──────── INPUT ────────

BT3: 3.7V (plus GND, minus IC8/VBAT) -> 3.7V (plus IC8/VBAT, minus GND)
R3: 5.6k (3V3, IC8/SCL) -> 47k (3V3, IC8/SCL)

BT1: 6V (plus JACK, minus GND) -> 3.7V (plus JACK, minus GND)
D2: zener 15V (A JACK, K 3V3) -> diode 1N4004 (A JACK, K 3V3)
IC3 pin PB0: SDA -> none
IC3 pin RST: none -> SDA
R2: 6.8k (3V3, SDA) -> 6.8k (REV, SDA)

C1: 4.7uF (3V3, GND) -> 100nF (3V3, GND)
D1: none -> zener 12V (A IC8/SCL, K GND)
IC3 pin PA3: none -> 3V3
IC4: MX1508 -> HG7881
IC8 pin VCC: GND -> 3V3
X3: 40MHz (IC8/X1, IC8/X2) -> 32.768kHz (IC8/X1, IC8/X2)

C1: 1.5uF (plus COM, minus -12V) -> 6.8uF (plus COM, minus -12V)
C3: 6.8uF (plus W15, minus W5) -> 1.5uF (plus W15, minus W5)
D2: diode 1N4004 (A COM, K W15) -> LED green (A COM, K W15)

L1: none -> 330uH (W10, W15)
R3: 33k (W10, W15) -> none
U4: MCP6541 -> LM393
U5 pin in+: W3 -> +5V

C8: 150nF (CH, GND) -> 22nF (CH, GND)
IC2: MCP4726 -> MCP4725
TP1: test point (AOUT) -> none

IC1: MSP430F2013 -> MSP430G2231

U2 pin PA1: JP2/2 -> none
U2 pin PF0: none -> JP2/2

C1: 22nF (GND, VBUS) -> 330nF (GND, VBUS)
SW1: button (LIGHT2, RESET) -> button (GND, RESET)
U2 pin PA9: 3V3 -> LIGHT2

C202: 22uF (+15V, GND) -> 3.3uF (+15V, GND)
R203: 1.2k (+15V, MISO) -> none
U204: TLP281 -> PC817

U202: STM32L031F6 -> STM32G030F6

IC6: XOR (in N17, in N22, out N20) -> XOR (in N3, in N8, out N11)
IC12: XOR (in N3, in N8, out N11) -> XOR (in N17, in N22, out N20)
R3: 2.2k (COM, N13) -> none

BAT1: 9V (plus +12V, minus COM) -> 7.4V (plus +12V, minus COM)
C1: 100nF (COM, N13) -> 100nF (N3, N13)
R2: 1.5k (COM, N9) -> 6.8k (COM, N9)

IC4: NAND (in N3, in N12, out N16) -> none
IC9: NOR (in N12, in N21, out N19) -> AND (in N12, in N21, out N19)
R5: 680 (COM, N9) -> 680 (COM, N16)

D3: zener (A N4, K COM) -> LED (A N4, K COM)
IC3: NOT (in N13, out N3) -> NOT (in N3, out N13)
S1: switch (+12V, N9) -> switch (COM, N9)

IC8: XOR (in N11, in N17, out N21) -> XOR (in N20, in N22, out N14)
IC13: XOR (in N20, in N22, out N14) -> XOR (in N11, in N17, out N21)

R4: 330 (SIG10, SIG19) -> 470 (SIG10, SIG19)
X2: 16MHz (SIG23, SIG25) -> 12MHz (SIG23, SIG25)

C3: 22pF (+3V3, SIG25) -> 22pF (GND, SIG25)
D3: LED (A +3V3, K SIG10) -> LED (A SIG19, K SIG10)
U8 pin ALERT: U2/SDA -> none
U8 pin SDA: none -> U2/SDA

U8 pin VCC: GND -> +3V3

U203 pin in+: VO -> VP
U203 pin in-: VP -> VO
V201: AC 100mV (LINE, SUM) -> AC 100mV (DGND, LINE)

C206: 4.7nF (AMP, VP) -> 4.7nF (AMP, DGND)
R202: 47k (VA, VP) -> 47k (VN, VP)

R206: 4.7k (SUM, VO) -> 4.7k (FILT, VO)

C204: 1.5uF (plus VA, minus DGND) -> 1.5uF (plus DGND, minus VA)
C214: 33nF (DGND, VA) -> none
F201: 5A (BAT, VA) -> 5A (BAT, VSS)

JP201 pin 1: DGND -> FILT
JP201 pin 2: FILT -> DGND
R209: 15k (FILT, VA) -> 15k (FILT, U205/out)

────────

• [HOW TO COMPLETE THIS TASK]
What is needed here is an exact reproduction of all the entries.

• [OUTPUT BELOW]
BT3: 3.7V (plus GND, minus IC8/VBAT) -> 3.7V (plus IC8/VBAT, minus GND)
R3: 5.6k (3V3, IC8/SCL) -> 47k (3V3, IC8/SCL)

BT1: 6V (plus JACK, minus GND) -> 3.7V (plus JACK, minus GND)
D2: zener 15V (A JACK, K 3V3) -> diode 1N4004 (A JACK, K 3V3)
IC3 pin PB0: SDA -> none
IC3 pin RST: none -> SDA
R2: 6.8k (3V3, SDA) -> 6.8k (REV, SDA)

C1: 4.7uF (3V3, GND) -> 100nF (3V3, GND)
D1: none -> zener 12V (A IC8/SCL, K GND)
IC3 pin PA3: none -> 3V3
IC4: MX1508 -> HG7881
IC8 pin VCC: GND -> 3V3
X3: 40MHz (IC8/X1, IC8/X2) -> 32.768kHz (IC8/X1, IC8/X2)

C1: 1.5uF (plus COM, minus -12V) -> 6.8uF (plus COM, minus -12V)
C3: 6.8uF (plus W15, minus W5) -> 1.5uF (plus W15, minus W5)
D2: diode 1N4004 (A COM, K W15) -> LED green (A COM, K W15)

L1: none -> 330uH (W10, W15)
R3: 33k (W10, W15) -> none
U4: MCP6541 -> LM393
U5 pin in+: W3 -> +5V

C8: 150nF (CH, GND) -> 22nF (CH, GND)
IC2: MCP4726 -> MCP4725
TP1: test point (AOUT) -> none

IC1: MSP430F2013 -> MSP430G2231

U2 pin PA1: JP2/2 -> none
U2 pin PF0: none -> JP2/2

C1: 22nF (GND, VBUS) -> 330nF (GND, VBUS)
SW1: button (LIGHT2, RESET) -> button (GND, RESET)
U2 pin PA9: 3V3 -> LIGHT2

C202: 22uF (+15V, GND) -> 3.3uF (+15V, GND)
R203: 1.2k (+15V, MISO) -> none
U204: TLP281 -> PC817

U202: STM32L031F6 -> STM32G030F6

IC6: XOR (in N17, in N22, out N20) -> XOR (in N3, in N8, out N11)
IC12: XOR (in N3, in N8, out N11) -> XOR (in N17, in N22, out N20)
R3: 2.2k (COM, N13) -> none

BAT1: 9V (plus +12V, minus COM) -> 7.4V (plus +12V, minus COM)
C1: 100nF (COM, N13) -> 100nF (N3, N13)
R2: 1.5k (COM, N9) -> 6.8k (COM, N9)

IC4: NAND (in N3, in N12, out N16) -> none
IC9: NOR (in N12, in N21, out N19) -> AND (in N12, in N21, out N19)
R5: 680 (COM, N9) -> 680 (COM, N16)

D3: zener (A N4, K COM) -> LED (A N4, K COM)
IC3: NOT (in N13, out N3) -> NOT (in N3, out N13)
S1: switch (+12V, N9) -> switch (COM, N9)

IC8: XOR (in N11, in N17, out N21) -> XOR (in N20, in N22, out N14)
IC13: XOR (in N20, in N22, out N14) -> XOR (in N11, in N17, out N21)

R4: 330 (SIG10, SIG19) -> 470 (SIG10, SIG19)
X2: 16MHz (SIG23, SIG25) -> 12MHz (SIG23, SIG25)

C3: 22pF (+3V3, SIG25) -> 22pF (GND, SIG25)
D3: LED (A +3V3, K SIG10) -> LED (A SIG19, K SIG10)
U8 pin ALERT: U2/SDA -> none
U8 pin SDA: none -> U2/SDA

U8 pin VCC: GND -> +3V3

U203 pin in+: VO -> VP
U203 pin in-: VP -> VO
V201: AC 100mV (LINE, SUM) -> AC 100mV (DGND, LINE)

C206: 4.7nF (AMP, VP) -> 4.7nF (AMP, DGND)
R202: 47k (VA, VP) -> 47k (VN, VP)

R206: 4.7k (SUM, VO) -> 4.7k (FILT, VO)

C204: 1.5uF (plus VA, minus DGND) -> 1.5uF (plus DGND, minus VA)
C214: 33nF (DGND, VA) -> none
F201: 5A (BAT, VA) -> 5A (BAT, VSS)

JP201 pin 1: DGND -> FILT
JP201 pin 2: FILT -> DGND
R209: 15k (FILT, VA) -> 15k (FILT, U205/out)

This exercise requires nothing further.